§ WORK ITEM: Restate all of the entries exactly, dropping any pictures they hold.

·····

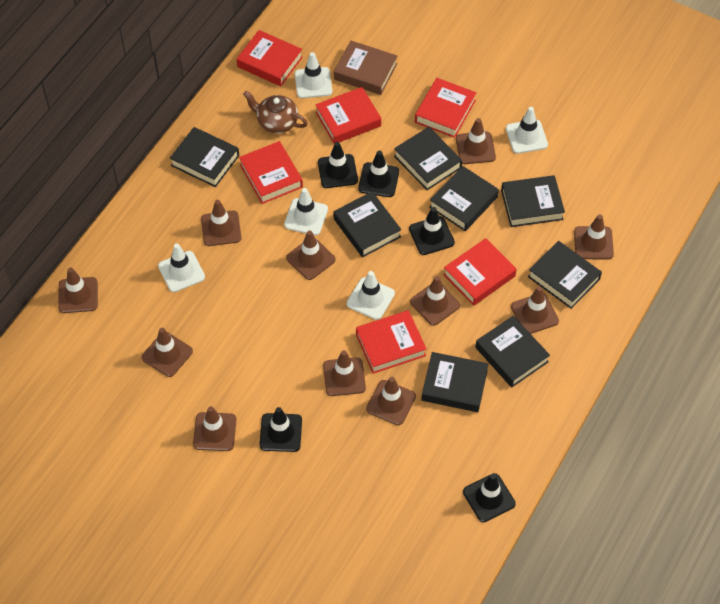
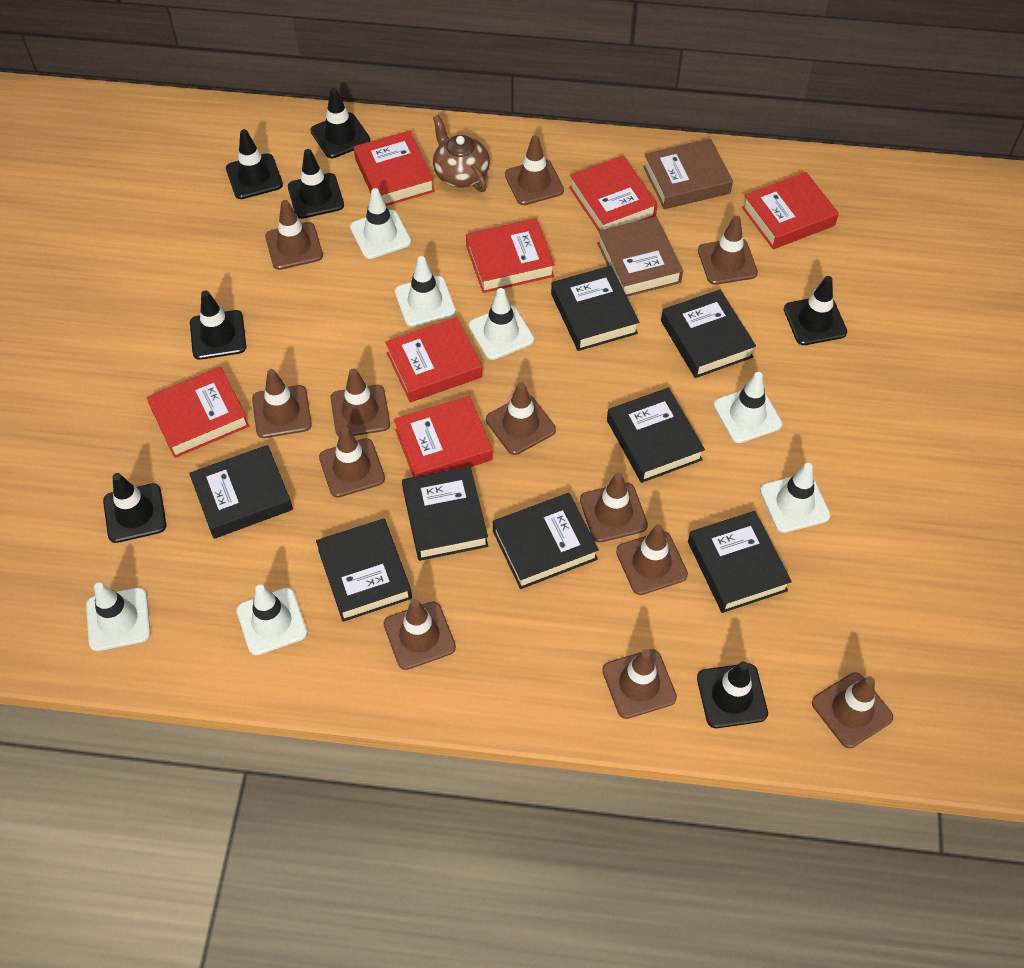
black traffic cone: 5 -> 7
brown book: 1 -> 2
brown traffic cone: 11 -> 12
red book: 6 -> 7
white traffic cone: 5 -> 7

·····

§ RESULT OF THE EXERCISE:
black traffic cone: 5 -> 7
brown book: 1 -> 2
brown traffic cone: 11 -> 12
red book: 6 -> 7
white traffic cone: 5 -> 7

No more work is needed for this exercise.